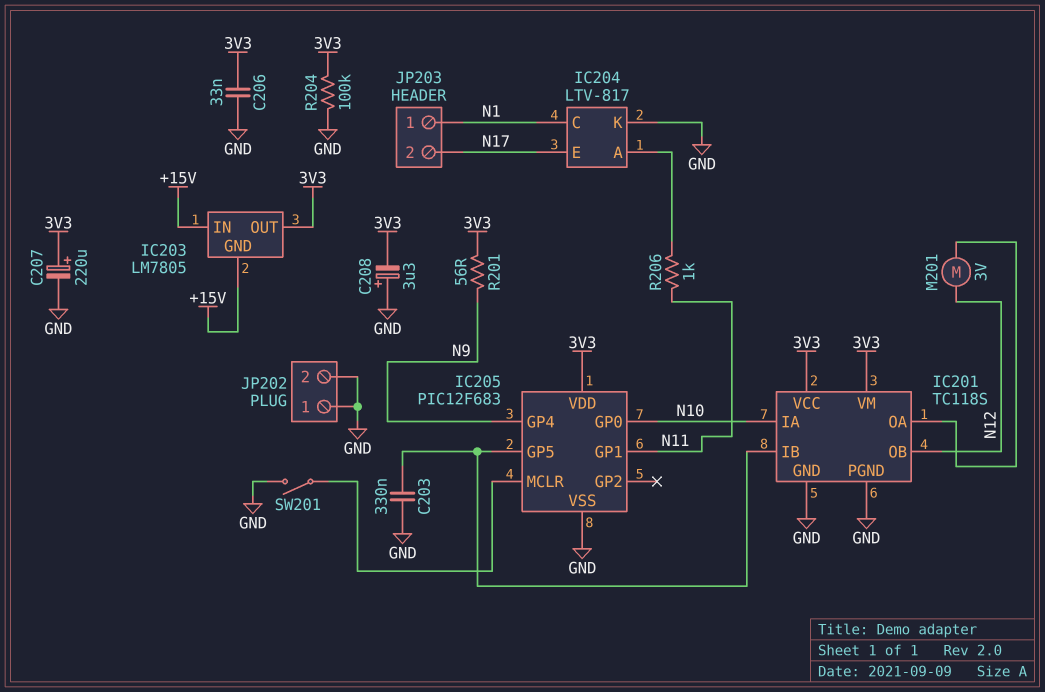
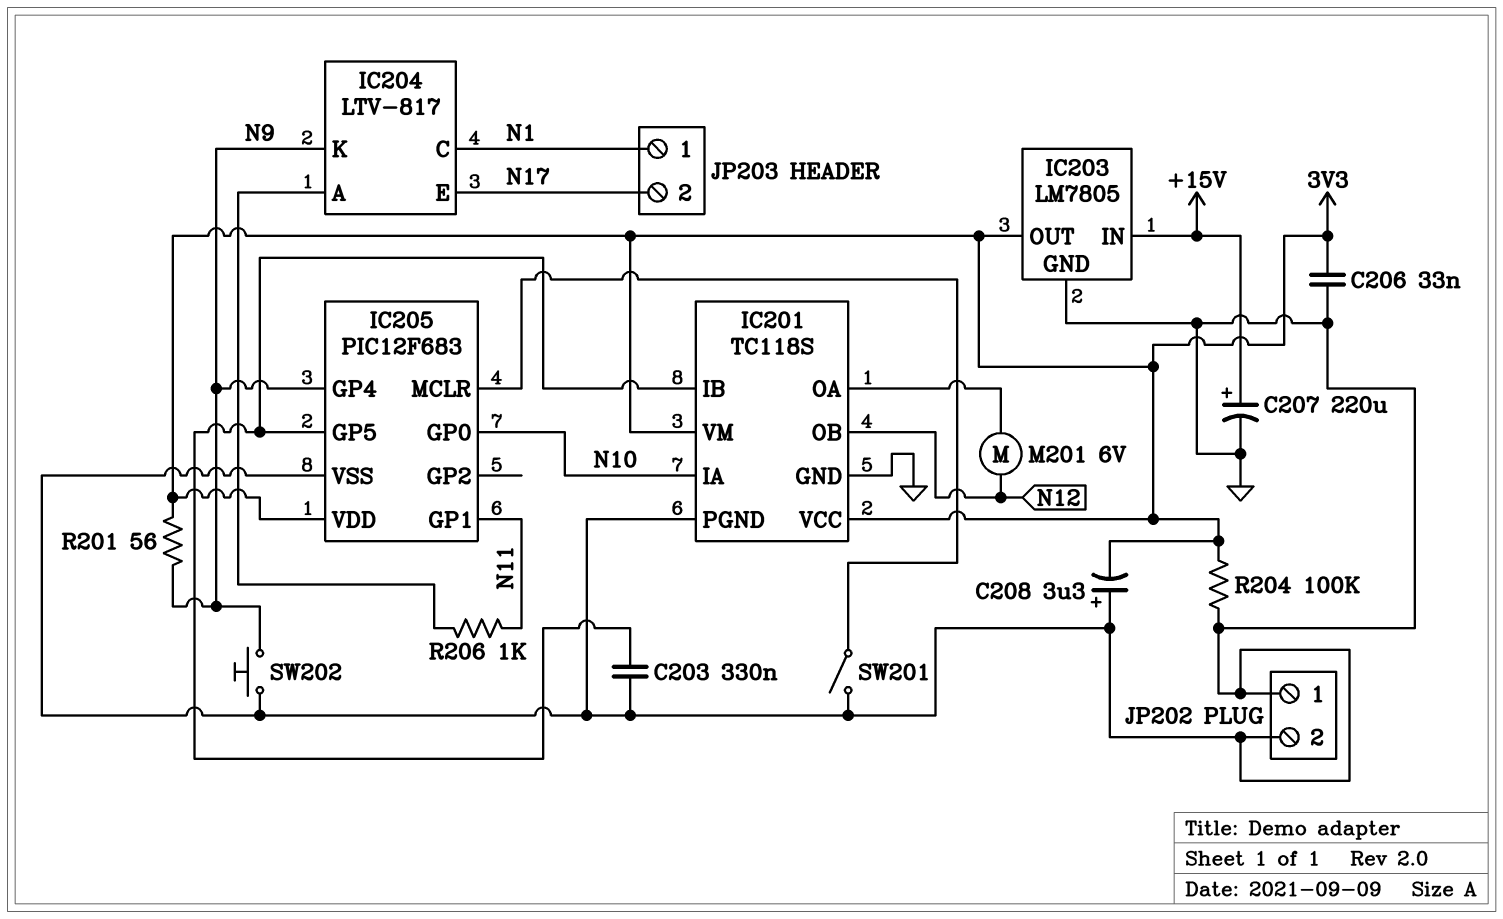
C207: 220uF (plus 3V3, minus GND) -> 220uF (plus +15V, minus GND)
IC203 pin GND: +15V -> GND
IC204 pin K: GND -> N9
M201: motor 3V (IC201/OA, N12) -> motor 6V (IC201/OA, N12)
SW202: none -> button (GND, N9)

════════════════

*Goal of the exercise:* Every line above should be transcribed word for word; leave the pictures out.

*Response to the task:*
C207: 220uF (plus 3V3, minus GND) -> 220uF (plus +15V, minus GND)
IC203 pin GND: +15V -> GND
IC204 pin K: GND -> N9
M201: motor 3V (IC201/OA, N12) -> motor 6V (IC201/OA, N12)
SW202: none -> button (GND, N9)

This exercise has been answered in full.